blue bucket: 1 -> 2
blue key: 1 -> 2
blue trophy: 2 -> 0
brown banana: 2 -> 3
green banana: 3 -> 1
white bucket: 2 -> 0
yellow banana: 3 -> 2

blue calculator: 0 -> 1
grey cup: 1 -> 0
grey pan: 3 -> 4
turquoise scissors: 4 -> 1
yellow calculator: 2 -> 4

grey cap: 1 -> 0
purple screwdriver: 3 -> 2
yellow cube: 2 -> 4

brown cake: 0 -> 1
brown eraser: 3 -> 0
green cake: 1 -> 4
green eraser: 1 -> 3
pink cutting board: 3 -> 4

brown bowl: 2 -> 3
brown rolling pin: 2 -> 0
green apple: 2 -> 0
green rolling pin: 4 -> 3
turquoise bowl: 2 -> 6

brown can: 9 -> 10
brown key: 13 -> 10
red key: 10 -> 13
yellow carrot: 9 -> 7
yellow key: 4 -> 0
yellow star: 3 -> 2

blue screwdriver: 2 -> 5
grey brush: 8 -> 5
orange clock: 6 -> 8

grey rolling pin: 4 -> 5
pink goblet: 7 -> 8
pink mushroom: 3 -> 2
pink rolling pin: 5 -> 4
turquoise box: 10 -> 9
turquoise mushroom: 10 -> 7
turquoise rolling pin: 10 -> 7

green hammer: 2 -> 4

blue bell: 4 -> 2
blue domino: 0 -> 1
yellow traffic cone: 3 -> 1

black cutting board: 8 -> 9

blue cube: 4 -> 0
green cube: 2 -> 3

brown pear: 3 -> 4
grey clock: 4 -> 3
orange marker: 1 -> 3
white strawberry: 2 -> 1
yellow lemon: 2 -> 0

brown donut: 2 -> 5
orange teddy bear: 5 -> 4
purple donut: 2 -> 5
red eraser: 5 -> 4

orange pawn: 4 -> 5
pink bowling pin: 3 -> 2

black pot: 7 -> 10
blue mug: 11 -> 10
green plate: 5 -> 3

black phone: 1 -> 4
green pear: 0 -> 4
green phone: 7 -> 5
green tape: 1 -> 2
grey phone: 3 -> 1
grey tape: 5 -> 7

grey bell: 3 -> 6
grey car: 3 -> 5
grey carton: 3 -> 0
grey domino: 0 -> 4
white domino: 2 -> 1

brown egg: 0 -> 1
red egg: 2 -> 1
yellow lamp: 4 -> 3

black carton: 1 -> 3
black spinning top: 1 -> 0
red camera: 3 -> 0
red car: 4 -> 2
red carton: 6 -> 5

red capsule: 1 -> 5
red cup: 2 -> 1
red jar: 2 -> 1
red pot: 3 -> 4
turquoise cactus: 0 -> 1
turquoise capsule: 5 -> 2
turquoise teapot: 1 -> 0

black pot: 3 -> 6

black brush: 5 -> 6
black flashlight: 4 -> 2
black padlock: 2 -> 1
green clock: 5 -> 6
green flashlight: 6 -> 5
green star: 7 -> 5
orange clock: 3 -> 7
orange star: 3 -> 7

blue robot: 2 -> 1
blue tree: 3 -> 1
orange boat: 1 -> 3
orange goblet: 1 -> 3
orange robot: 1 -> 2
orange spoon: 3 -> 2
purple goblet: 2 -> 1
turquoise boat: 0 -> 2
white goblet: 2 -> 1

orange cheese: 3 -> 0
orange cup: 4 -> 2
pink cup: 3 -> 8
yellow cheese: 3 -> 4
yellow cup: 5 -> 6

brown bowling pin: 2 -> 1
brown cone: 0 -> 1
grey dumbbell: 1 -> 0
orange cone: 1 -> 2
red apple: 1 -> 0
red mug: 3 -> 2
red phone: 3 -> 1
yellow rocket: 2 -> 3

·····

## ACTION ITEM:
Print out the whole of the material above exactly.

## FINISHED EXERCISE:
blue bucket: 1 -> 2
blue key: 1 -> 2
blue trophy: 2 -> 0
brown banana: 2 -> 3
green banana: 3 -> 1
white bucket: 2 -> 0
yellow banana: 3 -> 2

blue calculator: 0 -> 1
grey cup: 1 -> 0
grey pan: 3 -> 4
turquoise scissors: 4 -> 1
yellow calculator: 2 -> 4

grey cap: 1 -> 0
purple screwdriver: 3 -> 2
yellow cube: 2 -> 4

brown cake: 0 -> 1
brown eraser: 3 -> 0
green cake: 1 -> 4
green eraser: 1 -> 3
pink cutting board: 3 -> 4

brown bowl: 2 -> 3
brown rolling pin: 2 -> 0
green apple: 2 -> 0
green rolling pin: 4 -> 3
turquoise bowl: 2 -> 6

brown can: 9 -> 10
brown key: 13 -> 10
red key: 10 -> 13
yellow carrot: 9 -> 7
yellow key: 4 -> 0
yellow star: 3 -> 2

blue screwdriver: 2 -> 5
grey brush: 8 -> 5
orange clock: 6 -> 8

grey rolling pin: 4 -> 5
pink goblet: 7 -> 8
pink mushroom: 3 -> 2
pink rolling pin: 5 -> 4
turquoise box: 10 -> 9
turquoise mushroom: 10 -> 7
turquoise rolling pin: 10 -> 7

green hammer: 2 -> 4

blue bell: 4 -> 2
blue domino: 0 -> 1
yellow traffic cone: 3 -> 1

black cutting board: 8 -> 9

blue cube: 4 -> 0
green cube: 2 -> 3

brown pear: 3 -> 4
grey clock: 4 -> 3
orange marker: 1 -> 3
white strawberry: 2 -> 1
yellow lemon: 2 -> 0

brown donut: 2 -> 5
orange teddy bear: 5 -> 4
purple donut: 2 -> 5
red eraser: 5 -> 4

orange pawn: 4 -> 5
pink bowling pin: 3 -> 2

black pot: 7 -> 10
blue mug: 11 -> 10
green plate: 5 -> 3

black phone: 1 -> 4
green pear: 0 -> 4
green phone: 7 -> 5
green tape: 1 -> 2
grey phone: 3 -> 1
grey tape: 5 -> 7

grey bell: 3 -> 6
grey car: 3 -> 5
grey carton: 3 -> 0
grey domino: 0 -> 4
white domino: 2 -> 1

brown egg: 0 -> 1
red egg: 2 -> 1
yellow lamp: 4 -> 3

black carton: 1 -> 3
black spinning top: 1 -> 0
red camera: 3 -> 0
red car: 4 -> 2
red carton: 6 -> 5

red capsule: 1 -> 5
red cup: 2 -> 1
red jar: 2 -> 1
red pot: 3 -> 4
turquoise cactus: 0 -> 1
turquoise capsule: 5 -> 2
turquoise teapot: 1 -> 0

black pot: 3 -> 6

black brush: 5 -> 6
black flashlight: 4 -> 2
black padlock: 2 -> 1
green clock: 5 -> 6
green flashlight: 6 -> 5
green star: 7 -> 5
orange clock: 3 -> 7
orange star: 3 -> 7

blue robot: 2 -> 1
blue tree: 3 -> 1
orange boat: 1 -> 3
orange goblet: 1 -> 3
orange robot: 1 -> 2
orange spoon: 3 -> 2
purple goblet: 2 -> 1
turquoise boat: 0 -> 2
white goblet: 2 -> 1

orange cheese: 3 -> 0
orange cup: 4 -> 2
pink cup: 3 -> 8
yellow cheese: 3 -> 4
yellow cup: 5 -> 6

brown bowling pin: 2 -> 1
brown cone: 0 -> 1
grey dumbbell: 1 -> 0
orange cone: 1 -> 2
red apple: 1 -> 0
red mug: 3 -> 2
red phone: 3 -> 1
yellow rocket: 2 -> 3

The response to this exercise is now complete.